WORK INSTRUCTION ▸ How many lines in the data that follows contain the word "down"? Only that number is needed.

DATA TO PROCESS ▸
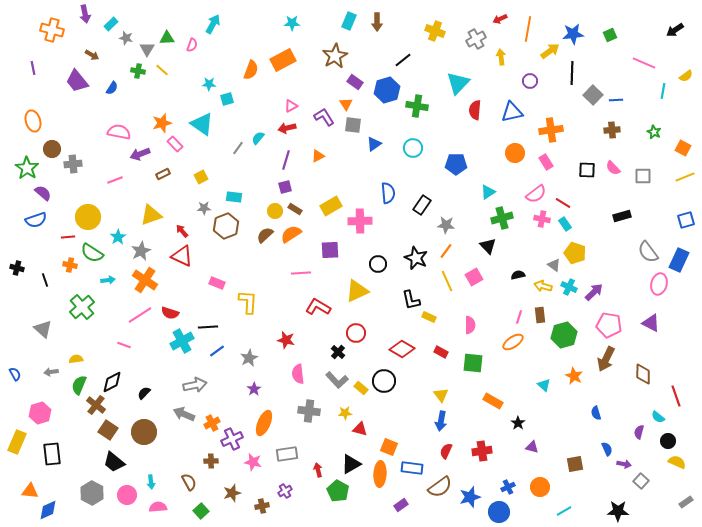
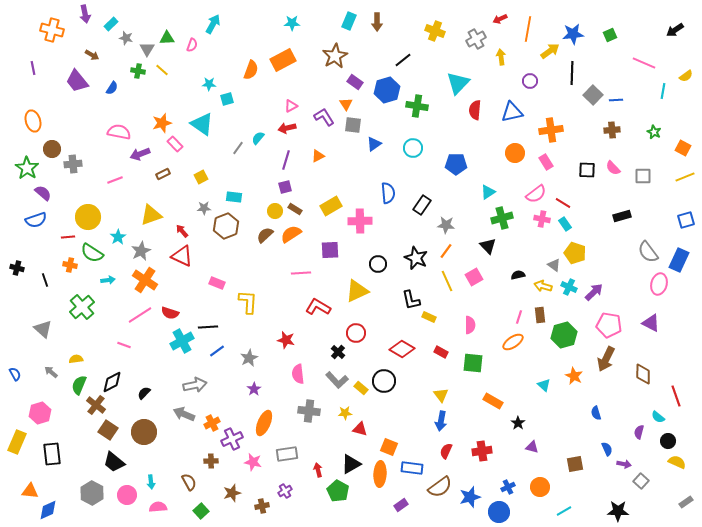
gray arrow at (51, 372): rotated 48 degrees clockwise
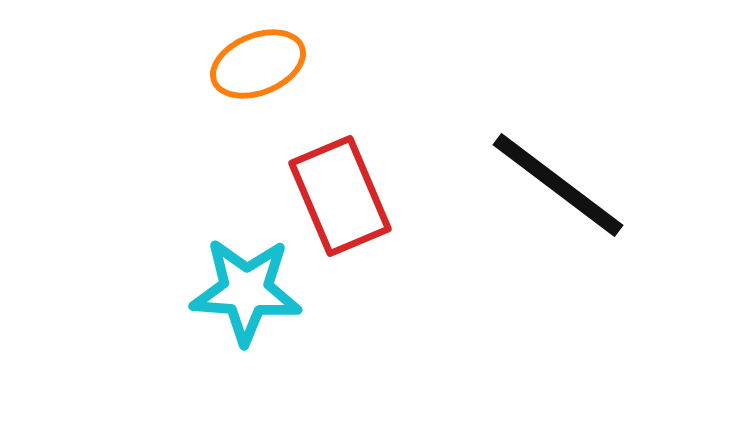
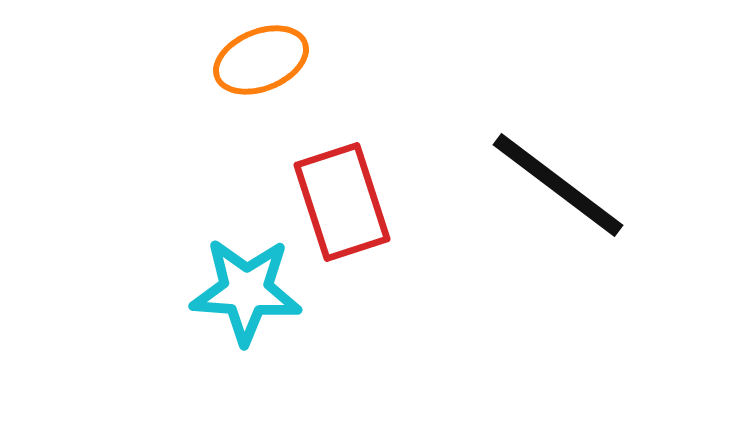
orange ellipse: moved 3 px right, 4 px up
red rectangle: moved 2 px right, 6 px down; rotated 5 degrees clockwise
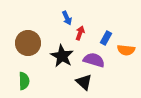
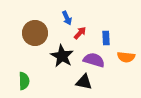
red arrow: rotated 24 degrees clockwise
blue rectangle: rotated 32 degrees counterclockwise
brown circle: moved 7 px right, 10 px up
orange semicircle: moved 7 px down
black triangle: rotated 30 degrees counterclockwise
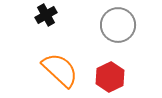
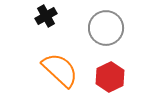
black cross: moved 1 px down
gray circle: moved 12 px left, 3 px down
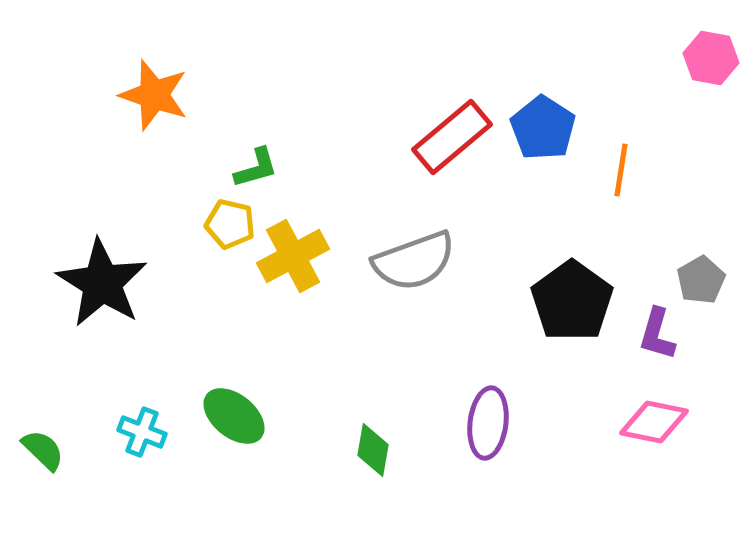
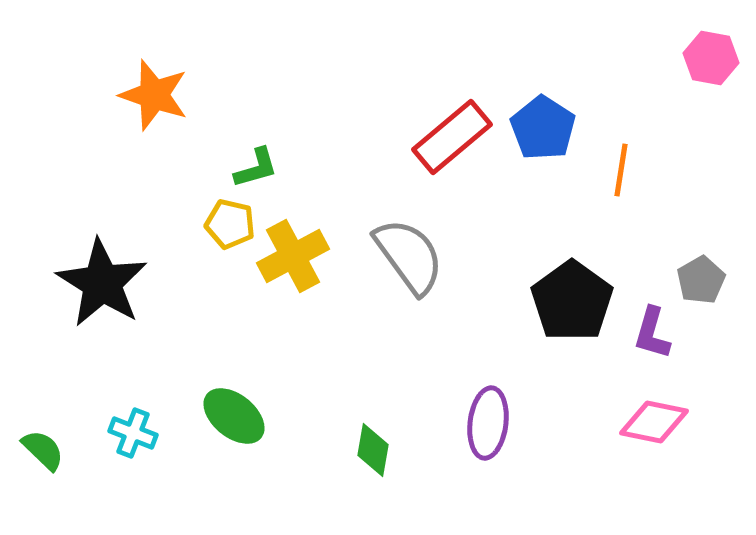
gray semicircle: moved 5 px left, 5 px up; rotated 106 degrees counterclockwise
purple L-shape: moved 5 px left, 1 px up
cyan cross: moved 9 px left, 1 px down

SOLUTION TO THIS PROBLEM ▸ 5